State the number of lines below in which the word "rectangle" appears. Nothing else belongs in the answer.

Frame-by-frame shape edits
....
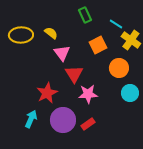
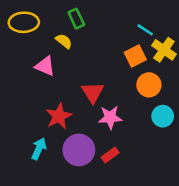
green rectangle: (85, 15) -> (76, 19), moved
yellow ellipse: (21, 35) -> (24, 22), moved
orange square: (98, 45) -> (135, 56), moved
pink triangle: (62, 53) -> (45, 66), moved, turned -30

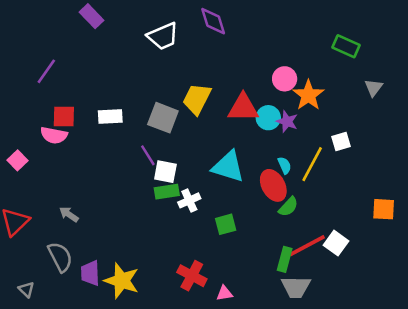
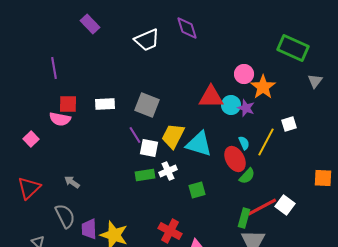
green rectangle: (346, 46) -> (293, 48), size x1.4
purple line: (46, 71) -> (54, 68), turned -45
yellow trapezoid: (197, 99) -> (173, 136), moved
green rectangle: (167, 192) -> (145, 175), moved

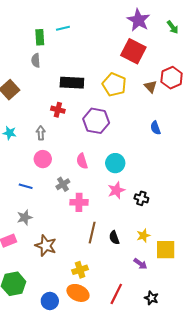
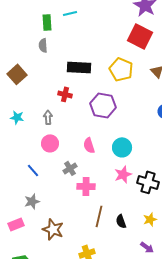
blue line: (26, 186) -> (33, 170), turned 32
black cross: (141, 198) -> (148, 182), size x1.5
....
■ TASK RESPONSE
3